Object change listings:
BEGIN
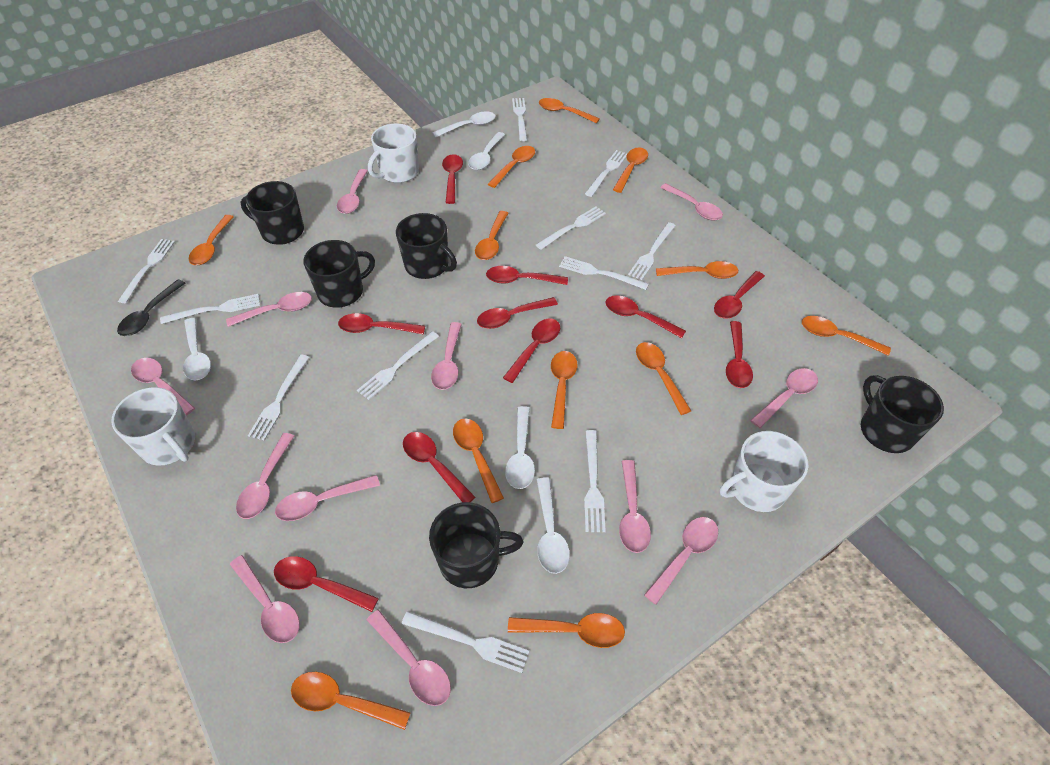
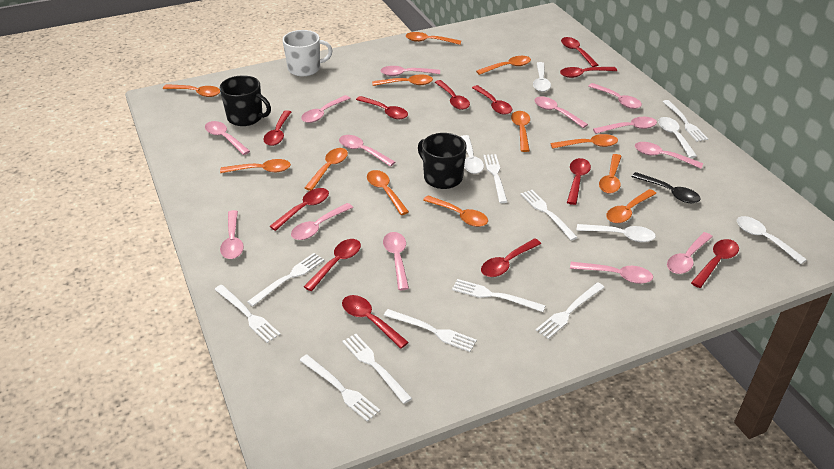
black mug: 5 -> 2
pink spoon: 12 -> 13
red spoon: 10 -> 12
white fork: 11 -> 10
white mug: 3 -> 1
END
Task details: The entries must be written out again unchanged. Images are to be left out.

Exercise answer:
black mug: 5 -> 2
pink spoon: 12 -> 13
red spoon: 10 -> 12
white fork: 11 -> 10
white mug: 3 -> 1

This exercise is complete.